Source data
* * * * *
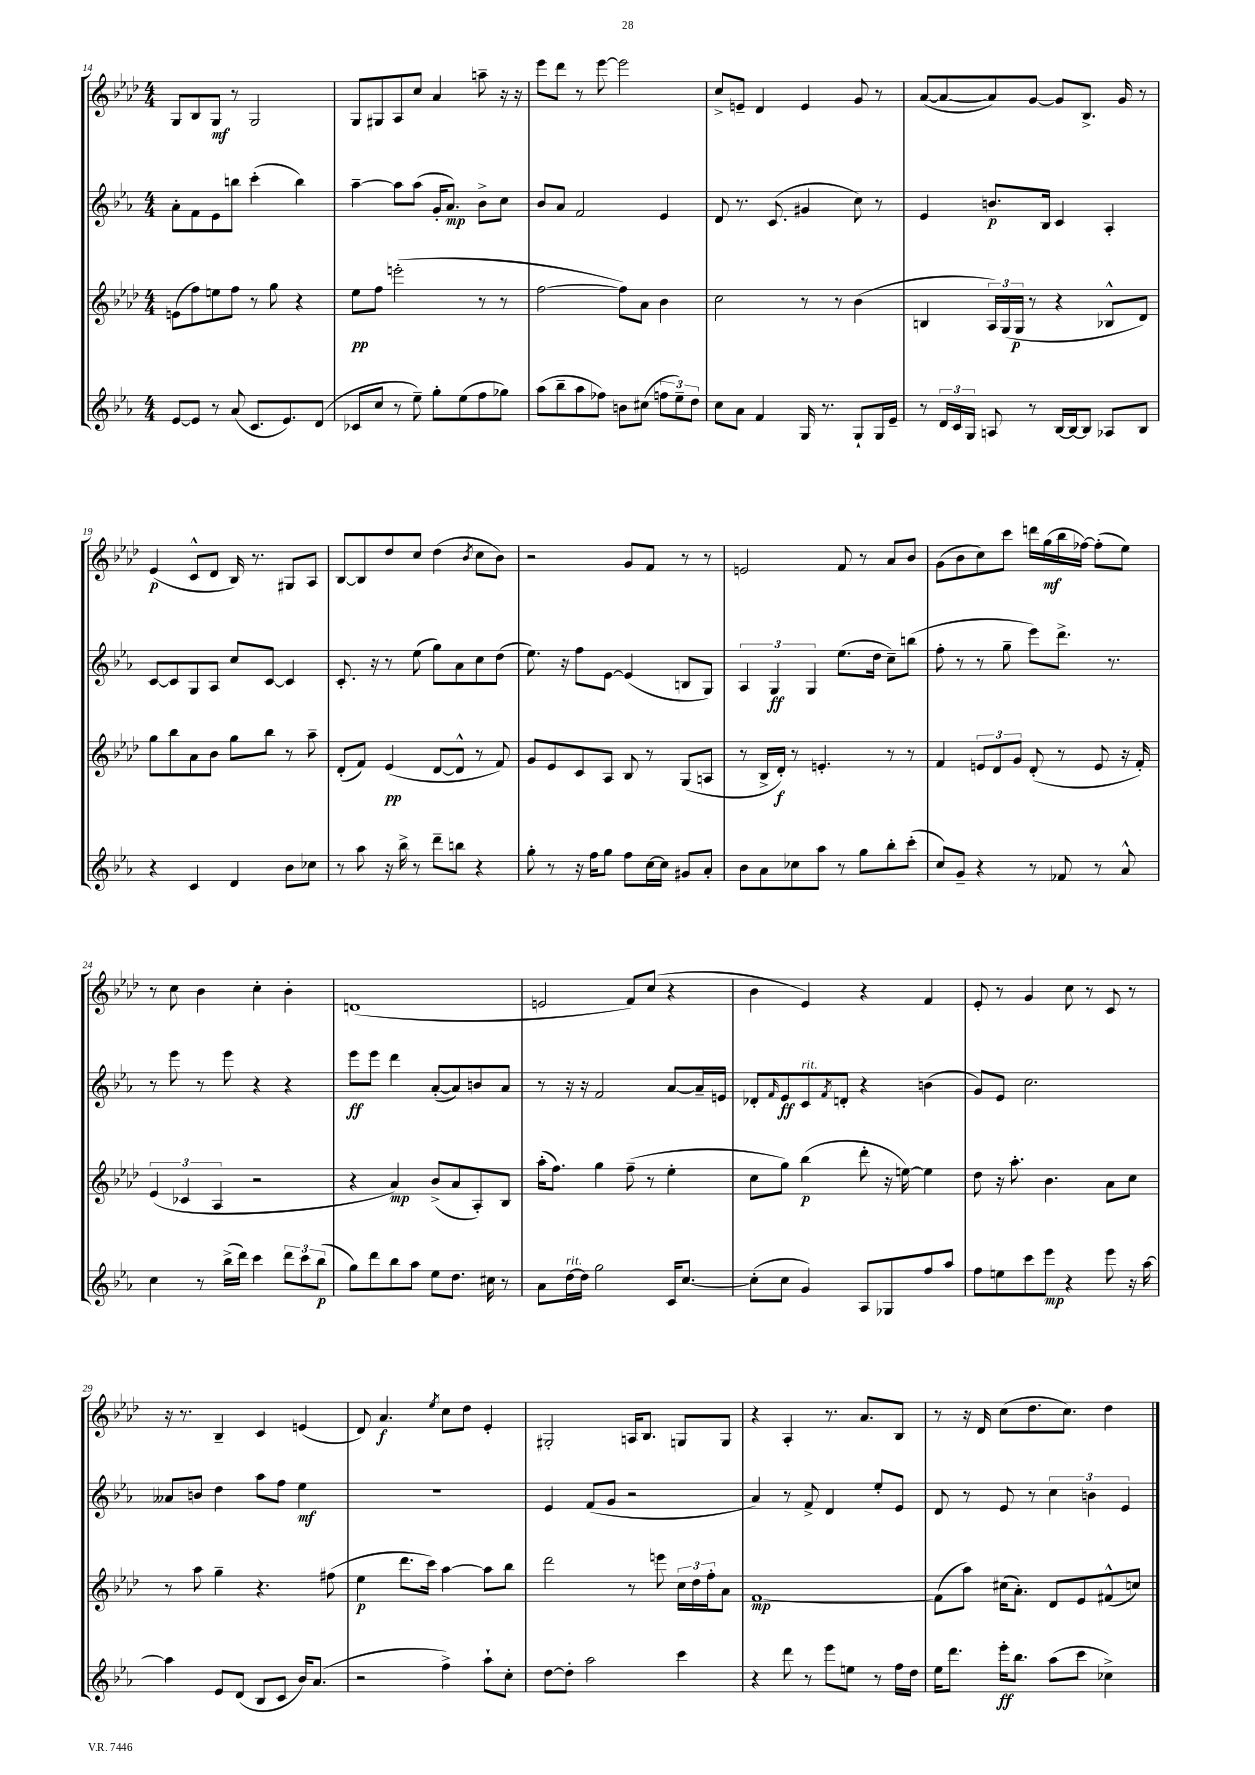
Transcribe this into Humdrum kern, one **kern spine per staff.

**kern	**kern	**kern	**kern
*staff4	*staff3	*staff2	*staff1
*clefG2	*clefG2	*clefG2	*clefG2
*k[b-e-a-]	*k[b-e-a-d-]	*k[b-e-a-]	*k[b-e-a-d-]
*M4/4	*M4/4	*M4/4	*M4/4
[8e-	(8e	8a-'	8G
8e-]	8ff)	8f	8B-
8r	8ee	8e-	8G
(8a-	8ff	8bb	8r
8.c	8r	(4ccc'	2G
.	8gg	.	.
8.e-)	.	.	.
.	4r	4bb)	.
(8d	.	.	.
=	=	=	=
8c-	8ee-	[4aa-~	8G
8cc	8ff	.	8G#
8r	(2eee'	8aa-]	8A-
8ee-~)	.	(8aa-	8cc
8gg'	.	16g'	4a-
.	.	8.a-)	.
(8ee-	.	.	.
8ff	8r	8b-^	8aa~
8gg-)	8r	8cc	16r
.	.	.	16r
=	=	=	=
(8aa-	[2ff	8b-	8eee-
8bb-~	.	8a-	8ddd-
8aa-	.	2f	8r
8ff-)	.	.	[8eee-
8b	8ff])	.	2eee-]
(8cc#	8a-	.	.
12ff	4b-	4e-	.
12ee-~)	.	.	.
12dd	.	.	.
=	=	=	=
8cc	2cc	8d	8cc^
8a-	.	8.r	8e~
4f	.	.	4d-
.	.	(8.c	.
16G	8r	4g#	4e
8.r	.	.	.
.	8r	.	.
8G`	(4b-	8cc)	8g
16G	.	8r	8r
16e-~	.	.	.
=	=	=	=
8r	4B	4e-	([8a-
24d	.	.	8a-_
24c	.	.	.
24G	.	.	.
8A	24A-)	8.b	8a-])
.	(24G	.	.
.	24G	.	.
8r	8r	.	[8g
.	.	16B-	.
[16B-	4r	4c	8g]
16B-_	.	.	.
8B-]	.	.	8.B-^
8A-	8B-^^	4A-'	.
.	.	.	16g
8B-	8d-)	.	8r
=	=	=	=
4r	8gg	[8c	(4e-
.	8bb-	8c]	.
4c	8a-	8G	8c^^
.	8b-	8A-	8d-
4d	8gg	8cc	16B-)
.	.	.	8.r
.	8bb-	[8c	.
8b-	8r	4c]	8G#
8cc-	8aa-~	.	8A-
=	=	=	=
8r	(8d-'	8.c'	[8B-
8aa-	8f)	.	8B-]
.	.	16r	.
16r	(4e-	8r	8dd-
16bb-^	.	.	.
8r	.	(8ee-	8cc
8ddd~	[8d-	8gg)	(4dd-
8bb	8d-^^]	8a-	.
.	.	.	8qb-
4r	8r	8cc	8cc
.	8f)	(8dd	8b-)
=	=	=	=
8gg'	8g	8.ee-)	2r
8r	8e-	.	.
.	.	16r	.
16r	8c	8ff	.
16ff	.	.	.
8gg	8A-	[8e-	.
8ff	8B-	(4e-]	8g
[16cc	8r	.	8f
16cc]	.	.	.
8g#	(8G	8B	8r
8a-'	8A	8G)	8r
=	=	=	=
8b-	8r	6A-	2e
8a-	16B-^	.	.
.	.	6G	.
.	16d-')	.	.
8cc-	8r	.	.
.	.	6G	.
8aa-	4.e'	.	.
8r	.	(8.ee-	8f
8gg	.	.	8r
.	.	16dd	.
8bb-'	8r	8cc~)	8a-
(8ccc'	8r	(8bb	8b-
=	=	=	=
8cc)	4f	8ff'	(8g
8g~	.	8r	8b-
4r	12e	8r	8cc)
.	12d-	.	.
.	.	8gg~	8ccc
.	12g	.	.
8r	(8d-'	8eee-)	16ddd
.	.	.	(16gg
8f-	8r	8.ddd^	16bb-
.	.	.	[16ff-)
8r	8e	.	(8ff-']
.	.	8.r	.
8a-^^	16r	.	8ee-)
.	16f')	.	.
=	=	=	=
4cc	(6e-	8r	8r
.	.	8eee-	8cc
.	6c-	.	.
8r	.	8r	4b-
.	6A-	.	.
(16bb-^	.	8eee-	.
16ddd)	.	.	.
4ccc	2r	4r	4cc'
12ddd	.	4r	4b-'
12ccc	.	.	.
(12bb-	.	.	.
=	=	=	=
8gg)	4r	8eee-	(1d
8ddd	.	8eee-	.
8bb-	4a-)	4ddd	.
8aa-	.	.	.
8ee-	(8b-^	([8a-'	.
8.dd	8a-	8a-])	.
.	8A-')	8b	.
16cc#	.	.	.
8r	8B-	8a-	.
=	=	=	=
8a-	(16aa-'	8r	2e
.	8.ff)	.	.
[16dd	.	16r	.
16dd]	.	16r	.
2gg	4gg	2f	.
.	(8ff~	.	8f)
.	8r	.	(8cc
16c	4ee-'	[8a-	4r
[8.cc	.	.	.
.	.	16a-~]	.
.	.	16e	.
=	=	=	=
(8cc']	8cc	8d-'	4b-
.	.	16qqf	.
8cc	8gg)	8e-	.
4g)	(4bb-	8c	4e-)
.	.	8qf	.
.	.	8d'	.
8A-	8ddd-'	4r	4r
8G-	16r	.	.
.	[16ee)	.	.
8ff	4ee]	(4b	4f
8aa-	.	.	.
=	=	=	=
8ff	8dd-	8g)	8e-'
8ee	16r	8e-	8r
.	8.aa-'	.	.
8ccc	.	2.cc	4g
8eee-	4.b-	.	.
4r	.	.	8cc
.	.	.	8r
8eee-	8a-	.	8c
16r	8cc	.	8r
[16aa-	.	.	.
=	=	=	=
4aa-]	8r	8a--	16r
.	.	.	8.r
.	8aa-	8b	.
8e-	4gg~	4dd	4B-~
(8d	.	.	.
8B-	4.r	8aa-	4c
8c	.	8ff	.
16b-)	.	4ee-	(4e
(8.a-	.	.	.
.	(8ff#	.	.
=	=	=	=
2r	4ee-	1r	8d-)
.	.	.	4.a-
.	8.ddd-	.	.
.	16ccc)	.	.
.	.	.	8qee-
4ff^)	[4aa-	.	8cc
.	.	.	8dd-
8aa-`	8aa-]	.	4e-'
8cc'	8bb-	.	.
=	=	=	=
[8dd	2ddd-	4e-	2G#'
8dd']	.	.	.
2aa-	.	(8f	.
.	.	8g	.
.	8r	2r	16A
.	.	.	8.B-
.	8eee	.	.
4ccc	24cc	.	8G
.	24dd-	.	.
.	24ff'	.	.
.	8a-	.	8G
=	=	=	=
4r	[1f	4a-)	4r
8ddd	.	8r	4A-'
8r	.	8f^	.
8eee-	.	4d	8.r
8ee	.	.	.
.	.	.	8.a-
8r	.	8ee-'	.
16ff	.	8e-	8B-
16dd	.	.	.
=	=	=	=
16ee-	(8f]	8d	8r
8.ddd	.	.	.
.	8aa-)	8r	16r
.	.	.	16d-
16eee-'	(16cc#	8e-	(8cc
8.bb-	8.a-')	.	.
.	.	8r	8.dd-
(8aa-	8d-	6cc	.
.	.	.	8.cc)
8ccc	8e-	.	.
.	.	6b	.
4cc-^)	(8f#^^	.	4dd-
.	.	6e-	.
.	8cc)	.	.
==	==	==	==
*-	*-	*-	*-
* * * * *
* **STATED GOAL**
Extract each line of the material above that contains the string "kern".

* **SOLUTION TO THE EXERCISE**
Transcribe this into Humdrum kern, one **kern spine per staff.
**kern	**kern	**kern	**kern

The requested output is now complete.